Work to be completed: Using the records below, give again exactly the lines from the line that contains "D1: diode US1M (A TICK3, K DGND) -> none" through the line that contains "U5: NOT 74HC14", both ends included, and only those.

Stored data:
···

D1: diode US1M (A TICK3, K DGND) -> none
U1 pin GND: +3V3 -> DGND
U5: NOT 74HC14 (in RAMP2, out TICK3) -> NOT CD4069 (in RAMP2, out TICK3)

···

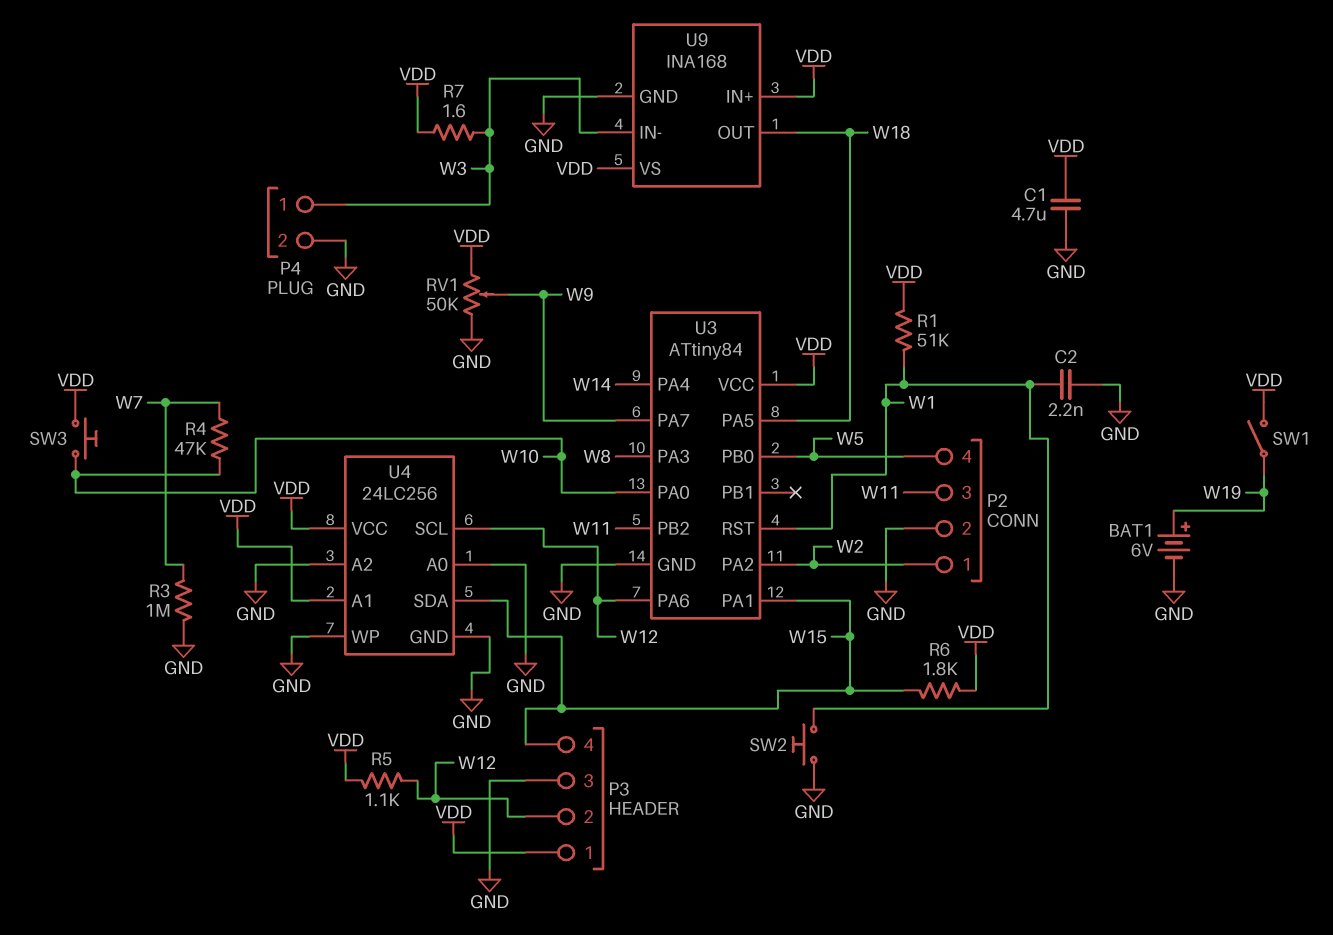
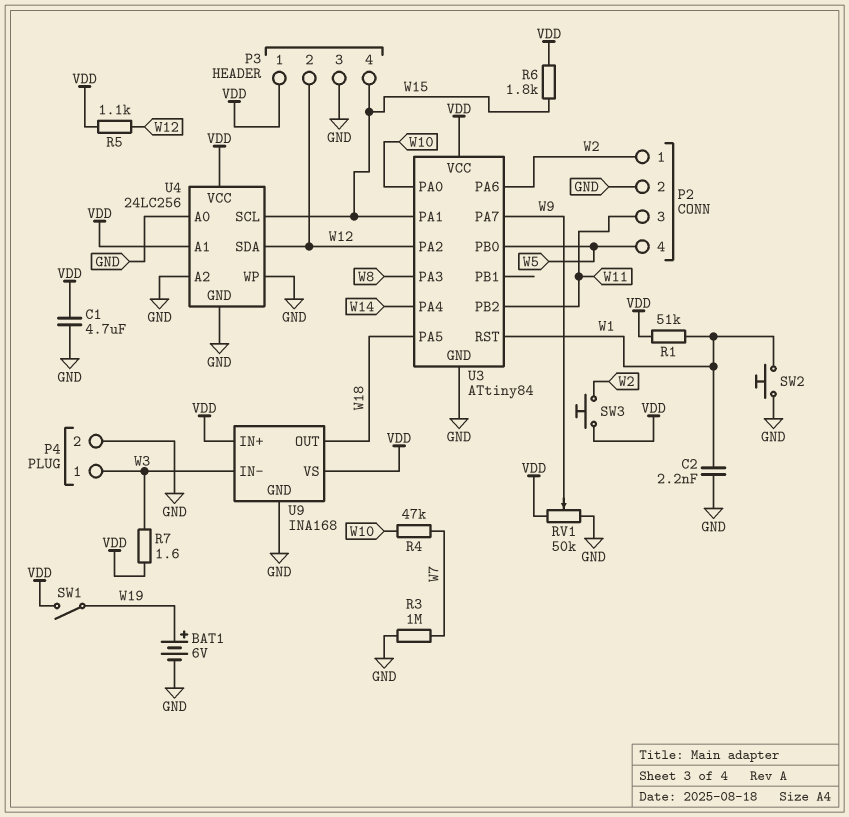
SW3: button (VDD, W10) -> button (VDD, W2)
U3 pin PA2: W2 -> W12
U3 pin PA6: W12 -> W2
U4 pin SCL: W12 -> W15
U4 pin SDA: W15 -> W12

···

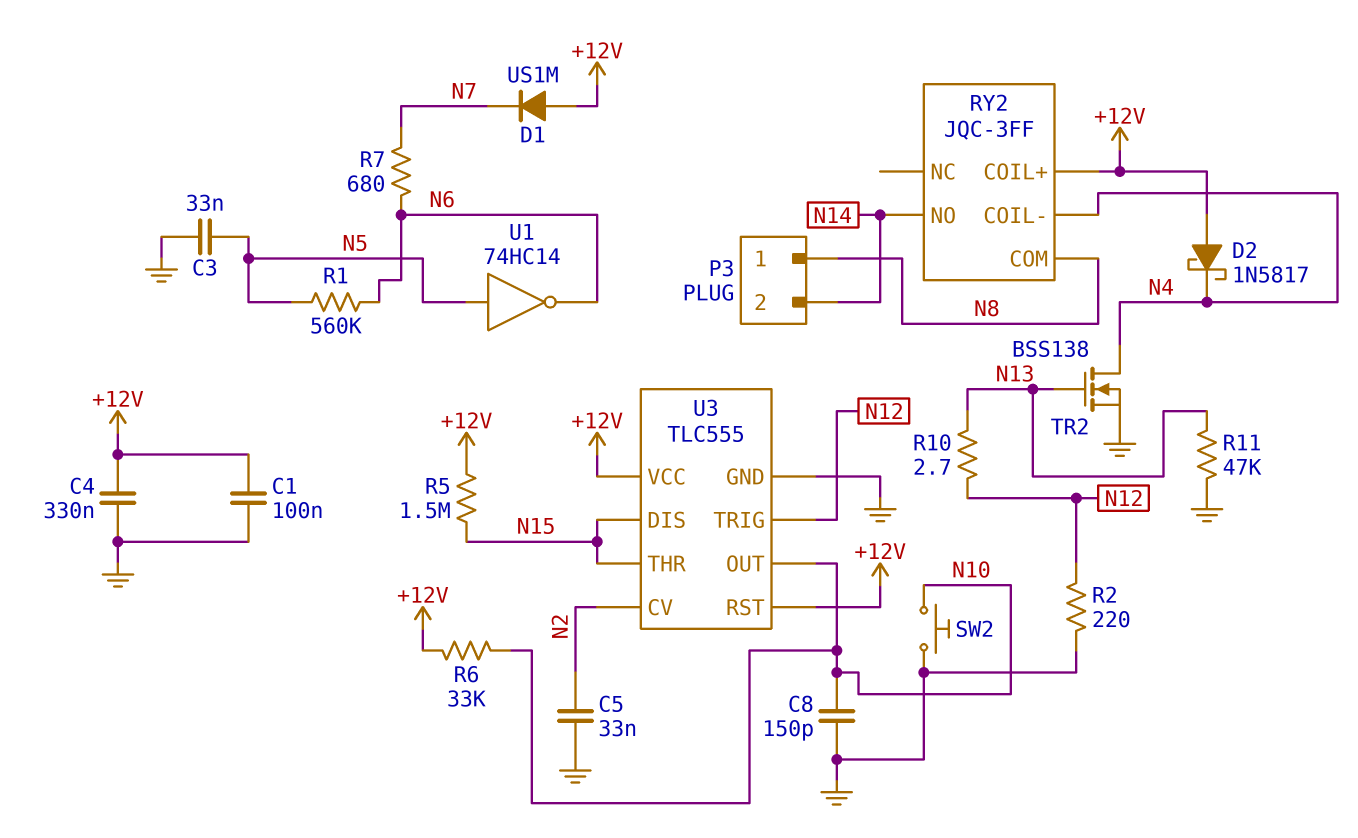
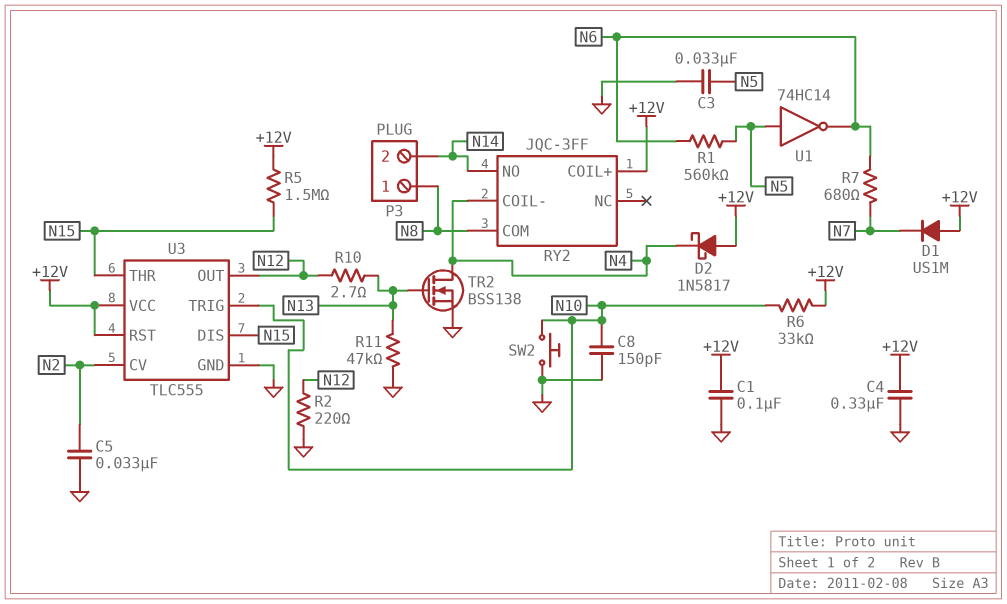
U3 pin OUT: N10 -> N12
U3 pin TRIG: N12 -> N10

···

Exercise output:
D1: diode US1M (A TICK3, K DGND) -> none
U1 pin GND: +3V3 -> DGND
U5: NOT 74HC14 (in RAMP2, out TICK3) -> NOT CD4069 (in RAMP2, out TICK3)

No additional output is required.